[Revision comparison data]
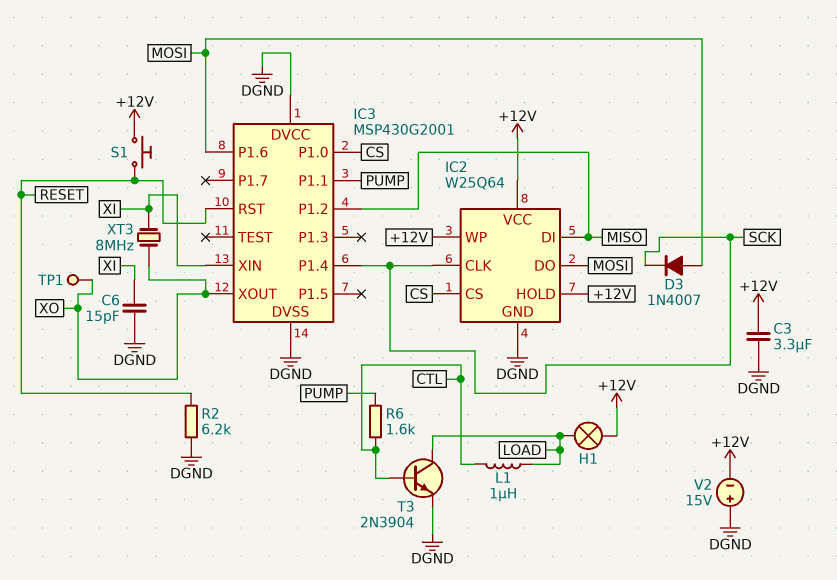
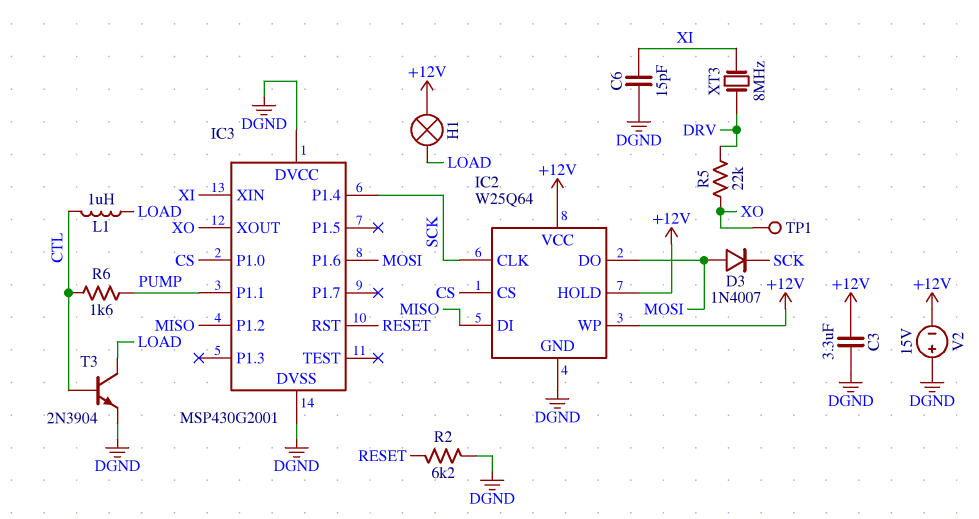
R5: none -> 22k (DRV, XO)
S1: button (+12V, RESET) -> none
XT3: 8MHz (XI, XO) -> 8MHz (DRV, XI)

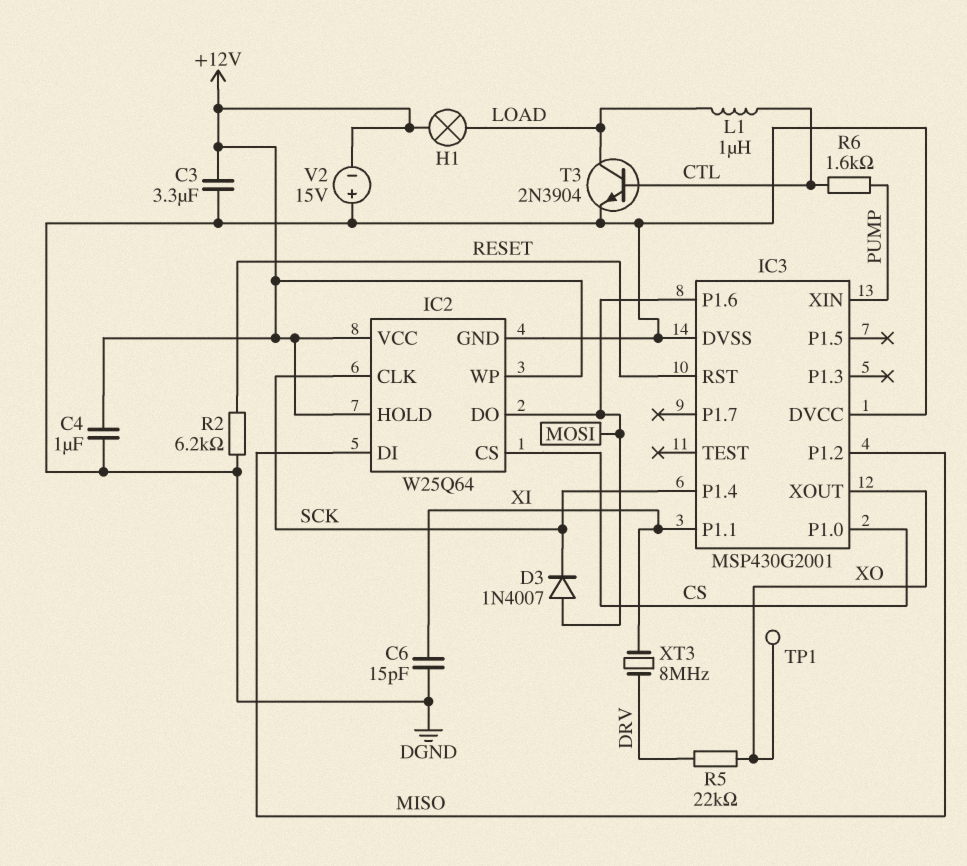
C4: none -> 1uF (+12V, DGND)
IC3 pin P1.1: PUMP -> XI
IC3 pin XIN: XI -> PUMP

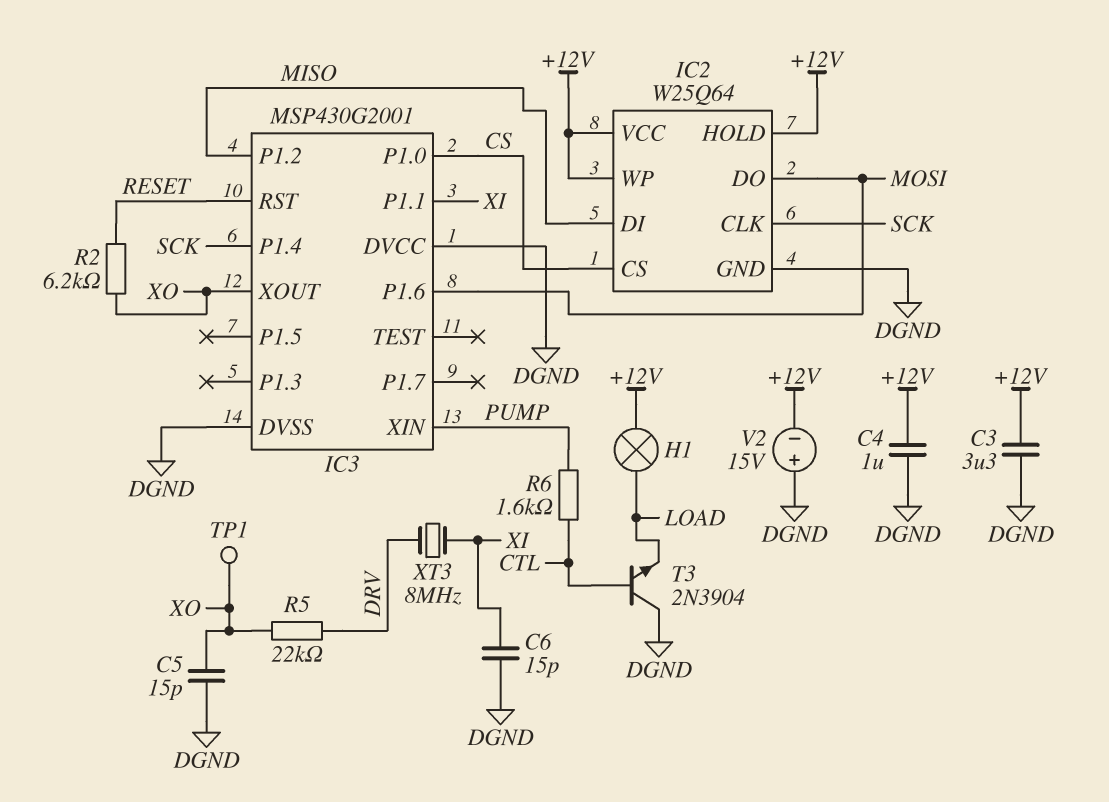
C5: none -> 15pF (DGND, XO)
D3: diode 1N4007 (A MOSI, K SCK) -> none
L1: 1uH (CTL, LOAD) -> none
R2: 6.2k (DGND, RESET) -> 6.2k (RESET, XO)
T3: NPN 2N3904 (B CTL, C LOAD, E DGND) -> NPN 2N3904 (B CTL, C DGND, E LOAD)

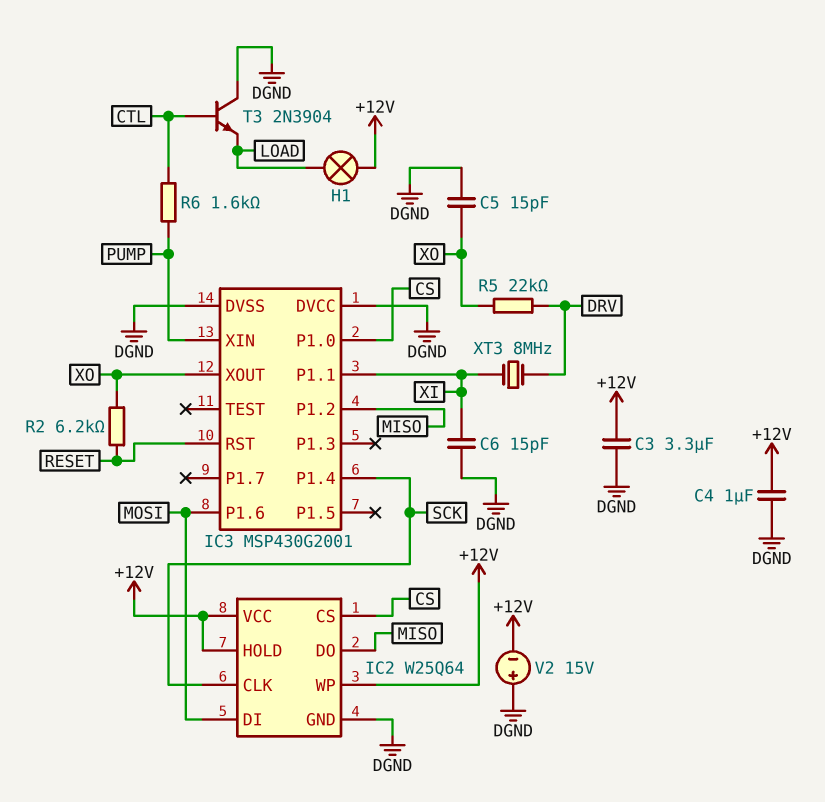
IC2 pin DI: MISO -> MOSI
IC2 pin DO: MOSI -> MISO
TP1: test point (XO) -> none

WHAT THE TASK ASKS: Please write out every record above exactly, but leave the pictures out.

TASK RESPONSE:
R5: none -> 22k (DRV, XO)
S1: button (+12V, RESET) -> none
XT3: 8MHz (XI, XO) -> 8MHz (DRV, XI)

C4: none -> 1uF (+12V, DGND)
IC3 pin P1.1: PUMP -> XI
IC3 pin XIN: XI -> PUMP

C5: none -> 15pF (DGND, XO)
D3: diode 1N4007 (A MOSI, K SCK) -> none
L1: 1uH (CTL, LOAD) -> none
R2: 6.2k (DGND, RESET) -> 6.2k (RESET, XO)
T3: NPN 2N3904 (B CTL, C LOAD, E DGND) -> NPN 2N3904 (B CTL, C DGND, E LOAD)

IC2 pin DI: MISO -> MOSI
IC2 pin DO: MOSI -> MISO
TP1: test point (XO) -> none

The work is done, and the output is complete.